***** Dataset records *****
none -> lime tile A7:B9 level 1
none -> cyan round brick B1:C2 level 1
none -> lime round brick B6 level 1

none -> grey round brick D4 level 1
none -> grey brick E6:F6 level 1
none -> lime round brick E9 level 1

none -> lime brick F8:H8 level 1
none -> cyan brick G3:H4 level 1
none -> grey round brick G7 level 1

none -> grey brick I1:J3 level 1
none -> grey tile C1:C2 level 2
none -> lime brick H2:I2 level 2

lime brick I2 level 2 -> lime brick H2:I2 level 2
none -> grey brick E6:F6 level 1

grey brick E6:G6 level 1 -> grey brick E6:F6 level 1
*****
(Task objective):
Copy all lines of the records that have the string "round" in them.

(Expected answer):
none -> cyan round brick B1:C2 level 1
none -> lime round brick B6 level 1
none -> grey round brick D4 level 1
none -> lime round brick E9 level 1
none -> grey round brick G7 level 1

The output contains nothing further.